◆ **PROVIDED RECORDS**
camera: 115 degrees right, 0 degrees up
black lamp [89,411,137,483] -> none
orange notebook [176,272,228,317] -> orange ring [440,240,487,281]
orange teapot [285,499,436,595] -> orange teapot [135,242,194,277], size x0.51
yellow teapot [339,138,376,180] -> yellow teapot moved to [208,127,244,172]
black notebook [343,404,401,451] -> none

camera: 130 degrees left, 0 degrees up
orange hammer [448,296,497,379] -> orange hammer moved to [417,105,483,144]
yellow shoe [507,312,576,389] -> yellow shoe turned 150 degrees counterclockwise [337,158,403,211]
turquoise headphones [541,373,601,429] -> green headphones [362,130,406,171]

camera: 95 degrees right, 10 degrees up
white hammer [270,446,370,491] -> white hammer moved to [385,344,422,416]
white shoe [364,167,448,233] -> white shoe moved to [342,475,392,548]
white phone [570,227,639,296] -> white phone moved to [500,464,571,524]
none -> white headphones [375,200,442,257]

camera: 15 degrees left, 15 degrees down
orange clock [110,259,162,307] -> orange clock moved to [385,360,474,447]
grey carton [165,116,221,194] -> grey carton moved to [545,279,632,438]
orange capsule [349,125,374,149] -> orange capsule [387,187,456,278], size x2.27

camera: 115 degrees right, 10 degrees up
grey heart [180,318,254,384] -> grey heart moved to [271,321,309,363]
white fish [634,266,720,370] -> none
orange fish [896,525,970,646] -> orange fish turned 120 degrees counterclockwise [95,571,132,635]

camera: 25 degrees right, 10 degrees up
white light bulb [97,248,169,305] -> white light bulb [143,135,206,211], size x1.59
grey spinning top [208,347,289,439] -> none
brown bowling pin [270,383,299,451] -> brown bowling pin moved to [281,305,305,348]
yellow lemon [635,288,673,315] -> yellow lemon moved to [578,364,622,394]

◆ **WORK REQUIRED**
Nothing should be returned except the lines from the first line of the data above through the line with "yellow shoe [507,312,576,389]", each one exact.

◆ **PROBLEM SOLUTION**
camera: 115 degrees right, 0 degrees up
black lamp [89,411,137,483] -> none
orange notebook [176,272,228,317] -> orange ring [440,240,487,281]
orange teapot [285,499,436,595] -> orange teapot [135,242,194,277], size x0.51
yellow teapot [339,138,376,180] -> yellow teapot moved to [208,127,244,172]
black notebook [343,404,401,451] -> none

camera: 130 degrees left, 0 degrees up
orange hammer [448,296,497,379] -> orange hammer moved to [417,105,483,144]
yellow shoe [507,312,576,389] -> yellow shoe turned 150 degrees counterclockwise [337,158,403,211]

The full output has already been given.